*** Study material

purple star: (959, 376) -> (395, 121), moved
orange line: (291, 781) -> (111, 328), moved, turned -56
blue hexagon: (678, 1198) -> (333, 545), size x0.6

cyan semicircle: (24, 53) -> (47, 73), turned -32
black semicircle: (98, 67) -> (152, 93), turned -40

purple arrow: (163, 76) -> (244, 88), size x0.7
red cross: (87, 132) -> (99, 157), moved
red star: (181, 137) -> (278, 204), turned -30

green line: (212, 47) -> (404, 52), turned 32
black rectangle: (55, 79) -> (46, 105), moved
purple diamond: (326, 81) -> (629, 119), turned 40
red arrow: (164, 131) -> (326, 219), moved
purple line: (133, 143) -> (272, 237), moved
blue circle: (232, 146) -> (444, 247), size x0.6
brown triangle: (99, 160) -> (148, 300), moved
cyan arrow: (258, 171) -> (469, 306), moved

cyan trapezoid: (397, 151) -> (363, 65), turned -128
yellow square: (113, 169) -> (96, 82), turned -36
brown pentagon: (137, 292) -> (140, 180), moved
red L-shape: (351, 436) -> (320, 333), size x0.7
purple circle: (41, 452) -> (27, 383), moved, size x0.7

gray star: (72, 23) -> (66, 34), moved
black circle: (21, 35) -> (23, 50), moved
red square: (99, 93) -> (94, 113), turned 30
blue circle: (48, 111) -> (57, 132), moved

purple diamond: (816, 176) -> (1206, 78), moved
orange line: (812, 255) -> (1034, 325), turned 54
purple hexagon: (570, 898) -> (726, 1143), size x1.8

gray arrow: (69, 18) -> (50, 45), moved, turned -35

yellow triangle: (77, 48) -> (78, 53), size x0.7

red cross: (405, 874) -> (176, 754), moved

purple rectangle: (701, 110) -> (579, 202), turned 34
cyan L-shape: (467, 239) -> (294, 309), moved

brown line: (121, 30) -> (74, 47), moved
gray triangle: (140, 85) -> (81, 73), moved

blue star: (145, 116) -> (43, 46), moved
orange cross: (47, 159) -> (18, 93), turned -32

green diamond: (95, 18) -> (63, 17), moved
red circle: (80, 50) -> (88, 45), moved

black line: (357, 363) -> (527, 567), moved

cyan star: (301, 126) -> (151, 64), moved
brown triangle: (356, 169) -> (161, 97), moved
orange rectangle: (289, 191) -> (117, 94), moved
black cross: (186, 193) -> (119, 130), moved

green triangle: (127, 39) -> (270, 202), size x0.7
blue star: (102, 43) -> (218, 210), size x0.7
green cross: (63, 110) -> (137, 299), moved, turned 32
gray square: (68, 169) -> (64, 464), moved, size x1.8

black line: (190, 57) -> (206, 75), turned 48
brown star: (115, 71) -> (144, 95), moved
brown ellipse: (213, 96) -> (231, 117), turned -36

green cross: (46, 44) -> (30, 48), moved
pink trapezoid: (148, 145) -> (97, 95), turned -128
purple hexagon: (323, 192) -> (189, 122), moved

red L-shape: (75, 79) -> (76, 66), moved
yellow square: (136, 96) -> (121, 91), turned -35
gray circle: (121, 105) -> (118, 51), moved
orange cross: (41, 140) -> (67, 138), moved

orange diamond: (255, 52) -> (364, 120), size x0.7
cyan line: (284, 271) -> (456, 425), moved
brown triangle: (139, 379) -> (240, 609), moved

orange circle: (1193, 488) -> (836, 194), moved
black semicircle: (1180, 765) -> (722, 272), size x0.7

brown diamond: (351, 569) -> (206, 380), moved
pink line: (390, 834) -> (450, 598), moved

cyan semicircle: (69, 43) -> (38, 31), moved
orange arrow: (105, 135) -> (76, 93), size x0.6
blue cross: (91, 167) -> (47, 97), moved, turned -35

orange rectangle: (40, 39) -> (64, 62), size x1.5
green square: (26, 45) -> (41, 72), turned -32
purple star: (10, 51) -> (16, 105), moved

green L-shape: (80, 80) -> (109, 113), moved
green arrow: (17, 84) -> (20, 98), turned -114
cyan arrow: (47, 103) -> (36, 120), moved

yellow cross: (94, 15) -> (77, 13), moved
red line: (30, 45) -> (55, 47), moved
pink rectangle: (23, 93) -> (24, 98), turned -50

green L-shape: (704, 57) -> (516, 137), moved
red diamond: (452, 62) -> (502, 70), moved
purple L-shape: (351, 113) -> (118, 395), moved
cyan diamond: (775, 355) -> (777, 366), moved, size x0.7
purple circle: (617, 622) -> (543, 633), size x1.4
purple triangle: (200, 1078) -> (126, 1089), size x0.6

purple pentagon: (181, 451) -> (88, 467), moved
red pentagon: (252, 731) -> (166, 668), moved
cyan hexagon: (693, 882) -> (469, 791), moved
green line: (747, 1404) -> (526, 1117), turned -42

******

Task requirements: The whole listing above needs to be transcribed exactly.

Written answer:
purple star: (959, 376) -> (395, 121), moved
orange line: (291, 781) -> (111, 328), moved, turned -56
blue hexagon: (678, 1198) -> (333, 545), size x0.6

cyan semicircle: (24, 53) -> (47, 73), turned -32
black semicircle: (98, 67) -> (152, 93), turned -40

purple arrow: (163, 76) -> (244, 88), size x0.7
red cross: (87, 132) -> (99, 157), moved
red star: (181, 137) -> (278, 204), turned -30

green line: (212, 47) -> (404, 52), turned 32
black rectangle: (55, 79) -> (46, 105), moved
purple diamond: (326, 81) -> (629, 119), turned 40
red arrow: (164, 131) -> (326, 219), moved
purple line: (133, 143) -> (272, 237), moved
blue circle: (232, 146) -> (444, 247), size x0.6
brown triangle: (99, 160) -> (148, 300), moved
cyan arrow: (258, 171) -> (469, 306), moved

cyan trapezoid: (397, 151) -> (363, 65), turned -128
yellow square: (113, 169) -> (96, 82), turned -36
brown pentagon: (137, 292) -> (140, 180), moved
red L-shape: (351, 436) -> (320, 333), size x0.7
purple circle: (41, 452) -> (27, 383), moved, size x0.7

gray star: (72, 23) -> (66, 34), moved
black circle: (21, 35) -> (23, 50), moved
red square: (99, 93) -> (94, 113), turned 30
blue circle: (48, 111) -> (57, 132), moved

purple diamond: (816, 176) -> (1206, 78), moved
orange line: (812, 255) -> (1034, 325), turned 54
purple hexagon: (570, 898) -> (726, 1143), size x1.8

gray arrow: (69, 18) -> (50, 45), moved, turned -35

yellow triangle: (77, 48) -> (78, 53), size x0.7

red cross: (405, 874) -> (176, 754), moved

purple rectangle: (701, 110) -> (579, 202), turned 34
cyan L-shape: (467, 239) -> (294, 309), moved

brown line: (121, 30) -> (74, 47), moved
gray triangle: (140, 85) -> (81, 73), moved

blue star: (145, 116) -> (43, 46), moved
orange cross: (47, 159) -> (18, 93), turned -32

green diamond: (95, 18) -> (63, 17), moved
red circle: (80, 50) -> (88, 45), moved

black line: (357, 363) -> (527, 567), moved

cyan star: (301, 126) -> (151, 64), moved
brown triangle: (356, 169) -> (161, 97), moved
orange rectangle: (289, 191) -> (117, 94), moved
black cross: (186, 193) -> (119, 130), moved

green triangle: (127, 39) -> (270, 202), size x0.7
blue star: (102, 43) -> (218, 210), size x0.7
green cross: (63, 110) -> (137, 299), moved, turned 32
gray square: (68, 169) -> (64, 464), moved, size x1.8

black line: (190, 57) -> (206, 75), turned 48
brown star: (115, 71) -> (144, 95), moved
brown ellipse: (213, 96) -> (231, 117), turned -36

green cross: (46, 44) -> (30, 48), moved
pink trapezoid: (148, 145) -> (97, 95), turned -128
purple hexagon: (323, 192) -> (189, 122), moved

red L-shape: (75, 79) -> (76, 66), moved
yellow square: (136, 96) -> (121, 91), turned -35
gray circle: (121, 105) -> (118, 51), moved
orange cross: (41, 140) -> (67, 138), moved

orange diamond: (255, 52) -> (364, 120), size x0.7
cyan line: (284, 271) -> (456, 425), moved
brown triangle: (139, 379) -> (240, 609), moved

orange circle: (1193, 488) -> (836, 194), moved
black semicircle: (1180, 765) -> (722, 272), size x0.7

brown diamond: (351, 569) -> (206, 380), moved
pink line: (390, 834) -> (450, 598), moved

cyan semicircle: (69, 43) -> (38, 31), moved
orange arrow: (105, 135) -> (76, 93), size x0.6
blue cross: (91, 167) -> (47, 97), moved, turned -35

orange rectangle: (40, 39) -> (64, 62), size x1.5
green square: (26, 45) -> (41, 72), turned -32
purple star: (10, 51) -> (16, 105), moved

green L-shape: (80, 80) -> (109, 113), moved
green arrow: (17, 84) -> (20, 98), turned -114
cyan arrow: (47, 103) -> (36, 120), moved

yellow cross: (94, 15) -> (77, 13), moved
red line: (30, 45) -> (55, 47), moved
pink rectangle: (23, 93) -> (24, 98), turned -50

green L-shape: (704, 57) -> (516, 137), moved
red diamond: (452, 62) -> (502, 70), moved
purple L-shape: (351, 113) -> (118, 395), moved
cyan diamond: (775, 355) -> (777, 366), moved, size x0.7
purple circle: (617, 622) -> (543, 633), size x1.4
purple triangle: (200, 1078) -> (126, 1089), size x0.6

purple pentagon: (181, 451) -> (88, 467), moved
red pentagon: (252, 731) -> (166, 668), moved
cyan hexagon: (693, 882) -> (469, 791), moved
green line: (747, 1404) -> (526, 1117), turned -42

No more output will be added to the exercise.